__Requirement__.
Give back exactly the lines that run from the beginning of the entries to the line containing "ball (1st from", both included, and nothing else.

Segment Start: Material supplied

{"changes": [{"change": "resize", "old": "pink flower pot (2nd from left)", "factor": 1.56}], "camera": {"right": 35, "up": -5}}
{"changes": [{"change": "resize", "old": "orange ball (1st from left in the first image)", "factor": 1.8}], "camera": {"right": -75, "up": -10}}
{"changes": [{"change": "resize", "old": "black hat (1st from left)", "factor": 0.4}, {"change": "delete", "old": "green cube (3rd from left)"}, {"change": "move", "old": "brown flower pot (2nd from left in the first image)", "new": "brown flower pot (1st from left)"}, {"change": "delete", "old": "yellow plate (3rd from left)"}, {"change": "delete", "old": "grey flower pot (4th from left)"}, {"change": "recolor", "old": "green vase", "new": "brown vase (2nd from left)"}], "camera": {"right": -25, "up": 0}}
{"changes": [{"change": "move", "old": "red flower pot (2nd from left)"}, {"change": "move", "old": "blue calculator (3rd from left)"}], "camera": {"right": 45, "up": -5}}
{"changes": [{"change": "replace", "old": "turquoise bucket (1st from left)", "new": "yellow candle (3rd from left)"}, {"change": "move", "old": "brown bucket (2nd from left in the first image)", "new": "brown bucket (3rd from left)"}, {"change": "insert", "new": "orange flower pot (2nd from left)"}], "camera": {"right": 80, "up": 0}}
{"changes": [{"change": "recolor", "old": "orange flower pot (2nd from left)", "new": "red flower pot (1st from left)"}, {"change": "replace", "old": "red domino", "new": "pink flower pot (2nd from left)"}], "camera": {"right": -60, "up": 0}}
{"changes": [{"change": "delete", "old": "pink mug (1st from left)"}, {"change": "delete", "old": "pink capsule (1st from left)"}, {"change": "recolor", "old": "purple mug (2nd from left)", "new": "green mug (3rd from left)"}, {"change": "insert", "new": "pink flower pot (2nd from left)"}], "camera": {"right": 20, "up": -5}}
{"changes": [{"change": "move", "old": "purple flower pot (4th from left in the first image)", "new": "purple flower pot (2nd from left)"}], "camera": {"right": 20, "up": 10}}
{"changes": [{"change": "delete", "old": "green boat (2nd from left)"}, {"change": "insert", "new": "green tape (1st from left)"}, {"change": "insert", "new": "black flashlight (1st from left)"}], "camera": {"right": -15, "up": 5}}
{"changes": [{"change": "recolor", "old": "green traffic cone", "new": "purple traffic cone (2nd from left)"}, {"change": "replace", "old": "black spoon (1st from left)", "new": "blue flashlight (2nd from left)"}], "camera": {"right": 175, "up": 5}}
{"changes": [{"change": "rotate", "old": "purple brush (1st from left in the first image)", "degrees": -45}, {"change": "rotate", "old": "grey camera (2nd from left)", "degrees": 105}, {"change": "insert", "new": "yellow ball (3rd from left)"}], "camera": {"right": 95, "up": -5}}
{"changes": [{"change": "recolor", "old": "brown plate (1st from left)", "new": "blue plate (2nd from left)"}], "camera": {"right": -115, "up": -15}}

Segment End: Material supplied

__Reply__.
{"changes": [{"change": "resize", "old": "pink flower pot (2nd from left)", "factor": 1.56}], "camera": {"right": 35, "up": -5}}
{"changes": [{"change": "resize", "old": "orange ball (1st from left in the first image)", "factor": 1.8}], "camera": {"right": -75, "up": -10}}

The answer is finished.